• TASK TO CARRY OUT:
Please retype every line of text in the items below character for character, leaving out the pictures.

══ EXERCISE MATERIAL ══

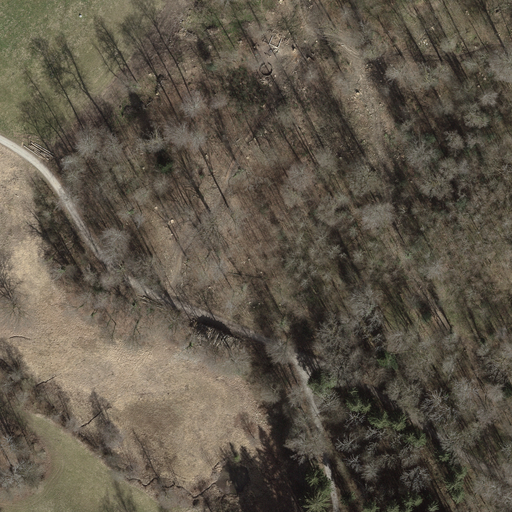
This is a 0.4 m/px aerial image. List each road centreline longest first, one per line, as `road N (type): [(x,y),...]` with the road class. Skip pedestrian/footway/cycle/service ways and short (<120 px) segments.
road 1 (track): [(0,138),(40,164),(80,233),(127,284),(365,386),(511,479)]
road 2 (track): [(334,511),(307,359)]
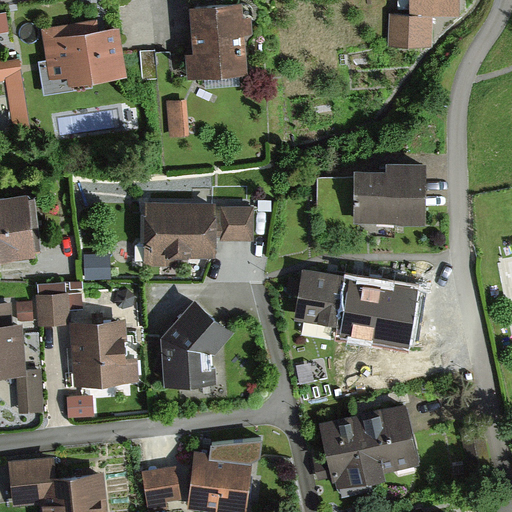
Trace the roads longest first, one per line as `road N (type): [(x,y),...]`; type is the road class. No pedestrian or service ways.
road 1 (residential): [(504,0),(460,92),(457,177),(464,282),(511,511)]
road 2 (residential): [(0,447),(287,407)]
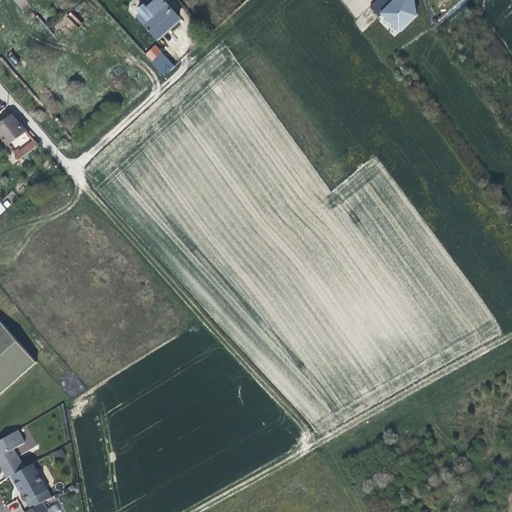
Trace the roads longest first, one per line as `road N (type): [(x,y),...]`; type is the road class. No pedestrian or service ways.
road 1 (track): [(260,0),(71,169),(303,428),(304,447)]
road 2 (track): [(188,511),(511,333)]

═══

• ANSWER TO THE PROBLEM:
This is a 0.4 m/px aerial image. List each road centreline longest first, one per line, as `road N (type): [(x,y),...]` with the road class. Skip pedestrian/footway/cycle/service ways and short (<120 px) segments.
road 1 (track): [(0,138),(40,164),(80,233),(127,284),(365,386),(511,479)]
road 2 (track): [(334,511),(307,359)]
Trace the roads longest first, one per line as `road N (type): [(x,y),...]`; type is the road class. No pedestrian or service ways.
road 1 (residential): [(504,0),(460,92),(457,177),(464,282),(511,511)]
road 2 (residential): [(0,447),(287,407)]
Trace the roads longest first, one per line as `road N (type): [(x,y),...]`; type is the road class. No pedestrian or service ways.
road 1 (track): [(260,0),(71,169),(303,428),(304,447)]
road 2 (track): [(188,511),(511,333)]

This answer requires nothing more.